- _TASK GOAL_
Reproduce the lines starting at the one that contains "Describe the element" and ending after the one that contains "What are the", substituting "cabinet" for "cupboard" and changing nothing else.

- _RAW RECORDS_
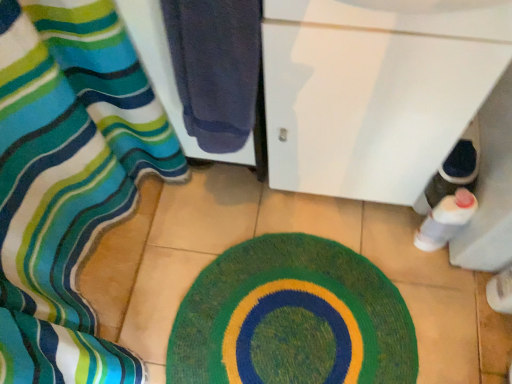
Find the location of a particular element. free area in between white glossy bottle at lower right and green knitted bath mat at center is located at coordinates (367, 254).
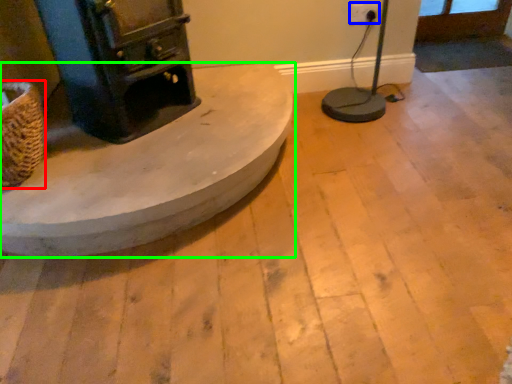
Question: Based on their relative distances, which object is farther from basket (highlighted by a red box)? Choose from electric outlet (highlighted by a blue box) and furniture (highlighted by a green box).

--

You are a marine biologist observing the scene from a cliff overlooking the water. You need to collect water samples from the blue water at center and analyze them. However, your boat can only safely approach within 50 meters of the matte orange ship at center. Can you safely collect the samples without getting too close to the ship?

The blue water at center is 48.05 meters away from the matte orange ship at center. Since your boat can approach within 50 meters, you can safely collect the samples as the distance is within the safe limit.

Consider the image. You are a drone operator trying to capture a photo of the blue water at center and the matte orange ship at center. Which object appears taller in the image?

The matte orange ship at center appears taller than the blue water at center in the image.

--

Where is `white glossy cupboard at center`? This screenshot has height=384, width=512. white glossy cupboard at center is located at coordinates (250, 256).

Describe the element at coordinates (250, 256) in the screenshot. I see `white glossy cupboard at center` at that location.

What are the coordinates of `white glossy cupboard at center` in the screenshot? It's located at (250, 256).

- _FINAL RESULT_
Describe the element at coordinates (250, 256) in the screenshot. I see `white glossy cabinet at center` at that location.

What are the coordinates of `white glossy cabinet at center` in the screenshot? It's located at (250, 256).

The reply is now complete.